§ **Task prompt**
For every line in the material, print that line exactly.

§ **Stored data**
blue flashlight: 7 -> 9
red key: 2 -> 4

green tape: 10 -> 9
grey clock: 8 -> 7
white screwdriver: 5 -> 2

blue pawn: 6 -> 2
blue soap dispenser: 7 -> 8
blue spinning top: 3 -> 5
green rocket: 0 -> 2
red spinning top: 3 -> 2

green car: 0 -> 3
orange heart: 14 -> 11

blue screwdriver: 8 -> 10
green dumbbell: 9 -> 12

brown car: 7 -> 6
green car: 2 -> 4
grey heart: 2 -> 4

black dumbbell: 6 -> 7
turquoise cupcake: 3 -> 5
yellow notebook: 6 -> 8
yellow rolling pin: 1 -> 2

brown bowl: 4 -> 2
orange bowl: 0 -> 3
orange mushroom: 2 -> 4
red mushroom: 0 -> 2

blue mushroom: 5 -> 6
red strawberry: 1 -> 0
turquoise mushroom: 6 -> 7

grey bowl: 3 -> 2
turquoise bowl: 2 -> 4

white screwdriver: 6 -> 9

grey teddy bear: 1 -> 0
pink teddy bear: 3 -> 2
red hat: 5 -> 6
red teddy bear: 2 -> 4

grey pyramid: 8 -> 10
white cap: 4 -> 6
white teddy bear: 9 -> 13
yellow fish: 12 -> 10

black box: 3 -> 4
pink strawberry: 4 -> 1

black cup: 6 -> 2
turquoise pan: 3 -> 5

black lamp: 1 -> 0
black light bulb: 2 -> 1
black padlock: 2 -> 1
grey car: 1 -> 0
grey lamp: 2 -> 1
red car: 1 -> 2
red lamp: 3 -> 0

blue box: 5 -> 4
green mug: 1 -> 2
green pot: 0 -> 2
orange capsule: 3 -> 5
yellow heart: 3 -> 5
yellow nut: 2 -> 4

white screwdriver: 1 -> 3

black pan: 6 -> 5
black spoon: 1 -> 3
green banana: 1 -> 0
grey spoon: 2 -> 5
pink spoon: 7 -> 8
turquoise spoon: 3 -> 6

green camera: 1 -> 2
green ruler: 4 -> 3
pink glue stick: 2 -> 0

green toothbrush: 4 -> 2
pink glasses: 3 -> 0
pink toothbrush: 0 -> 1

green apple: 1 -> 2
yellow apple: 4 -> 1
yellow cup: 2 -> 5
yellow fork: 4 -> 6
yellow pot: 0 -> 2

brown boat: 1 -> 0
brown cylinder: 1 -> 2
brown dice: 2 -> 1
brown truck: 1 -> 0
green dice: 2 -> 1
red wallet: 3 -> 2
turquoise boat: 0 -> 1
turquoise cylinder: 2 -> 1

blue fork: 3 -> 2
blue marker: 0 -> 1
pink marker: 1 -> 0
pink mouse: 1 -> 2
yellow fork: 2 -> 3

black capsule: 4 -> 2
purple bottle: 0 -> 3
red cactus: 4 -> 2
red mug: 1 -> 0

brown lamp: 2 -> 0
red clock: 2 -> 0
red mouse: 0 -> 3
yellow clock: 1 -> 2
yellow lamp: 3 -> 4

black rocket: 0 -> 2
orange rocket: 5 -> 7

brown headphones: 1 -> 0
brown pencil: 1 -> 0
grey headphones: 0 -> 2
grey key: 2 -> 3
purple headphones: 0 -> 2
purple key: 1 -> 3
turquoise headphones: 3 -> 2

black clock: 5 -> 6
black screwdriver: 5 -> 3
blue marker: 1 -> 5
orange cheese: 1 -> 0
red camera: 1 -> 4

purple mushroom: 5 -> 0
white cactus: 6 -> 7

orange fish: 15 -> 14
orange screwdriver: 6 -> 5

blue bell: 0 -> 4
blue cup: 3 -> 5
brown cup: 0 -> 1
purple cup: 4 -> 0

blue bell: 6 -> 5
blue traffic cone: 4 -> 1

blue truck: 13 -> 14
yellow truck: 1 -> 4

§ **Task solution**
blue flashlight: 7 -> 9
red key: 2 -> 4

green tape: 10 -> 9
grey clock: 8 -> 7
white screwdriver: 5 -> 2

blue pawn: 6 -> 2
blue soap dispenser: 7 -> 8
blue spinning top: 3 -> 5
green rocket: 0 -> 2
red spinning top: 3 -> 2

green car: 0 -> 3
orange heart: 14 -> 11

blue screwdriver: 8 -> 10
green dumbbell: 9 -> 12

brown car: 7 -> 6
green car: 2 -> 4
grey heart: 2 -> 4

black dumbbell: 6 -> 7
turquoise cupcake: 3 -> 5
yellow notebook: 6 -> 8
yellow rolling pin: 1 -> 2

brown bowl: 4 -> 2
orange bowl: 0 -> 3
orange mushroom: 2 -> 4
red mushroom: 0 -> 2

blue mushroom: 5 -> 6
red strawberry: 1 -> 0
turquoise mushroom: 6 -> 7

grey bowl: 3 -> 2
turquoise bowl: 2 -> 4

white screwdriver: 6 -> 9

grey teddy bear: 1 -> 0
pink teddy bear: 3 -> 2
red hat: 5 -> 6
red teddy bear: 2 -> 4

grey pyramid: 8 -> 10
white cap: 4 -> 6
white teddy bear: 9 -> 13
yellow fish: 12 -> 10

black box: 3 -> 4
pink strawberry: 4 -> 1

black cup: 6 -> 2
turquoise pan: 3 -> 5

black lamp: 1 -> 0
black light bulb: 2 -> 1
black padlock: 2 -> 1
grey car: 1 -> 0
grey lamp: 2 -> 1
red car: 1 -> 2
red lamp: 3 -> 0

blue box: 5 -> 4
green mug: 1 -> 2
green pot: 0 -> 2
orange capsule: 3 -> 5
yellow heart: 3 -> 5
yellow nut: 2 -> 4

white screwdriver: 1 -> 3

black pan: 6 -> 5
black spoon: 1 -> 3
green banana: 1 -> 0
grey spoon: 2 -> 5
pink spoon: 7 -> 8
turquoise spoon: 3 -> 6

green camera: 1 -> 2
green ruler: 4 -> 3
pink glue stick: 2 -> 0

green toothbrush: 4 -> 2
pink glasses: 3 -> 0
pink toothbrush: 0 -> 1

green apple: 1 -> 2
yellow apple: 4 -> 1
yellow cup: 2 -> 5
yellow fork: 4 -> 6
yellow pot: 0 -> 2

brown boat: 1 -> 0
brown cylinder: 1 -> 2
brown dice: 2 -> 1
brown truck: 1 -> 0
green dice: 2 -> 1
red wallet: 3 -> 2
turquoise boat: 0 -> 1
turquoise cylinder: 2 -> 1

blue fork: 3 -> 2
blue marker: 0 -> 1
pink marker: 1 -> 0
pink mouse: 1 -> 2
yellow fork: 2 -> 3

black capsule: 4 -> 2
purple bottle: 0 -> 3
red cactus: 4 -> 2
red mug: 1 -> 0

brown lamp: 2 -> 0
red clock: 2 -> 0
red mouse: 0 -> 3
yellow clock: 1 -> 2
yellow lamp: 3 -> 4

black rocket: 0 -> 2
orange rocket: 5 -> 7

brown headphones: 1 -> 0
brown pencil: 1 -> 0
grey headphones: 0 -> 2
grey key: 2 -> 3
purple headphones: 0 -> 2
purple key: 1 -> 3
turquoise headphones: 3 -> 2

black clock: 5 -> 6
black screwdriver: 5 -> 3
blue marker: 1 -> 5
orange cheese: 1 -> 0
red camera: 1 -> 4

purple mushroom: 5 -> 0
white cactus: 6 -> 7

orange fish: 15 -> 14
orange screwdriver: 6 -> 5

blue bell: 0 -> 4
blue cup: 3 -> 5
brown cup: 0 -> 1
purple cup: 4 -> 0

blue bell: 6 -> 5
blue traffic cone: 4 -> 1

blue truck: 13 -> 14
yellow truck: 1 -> 4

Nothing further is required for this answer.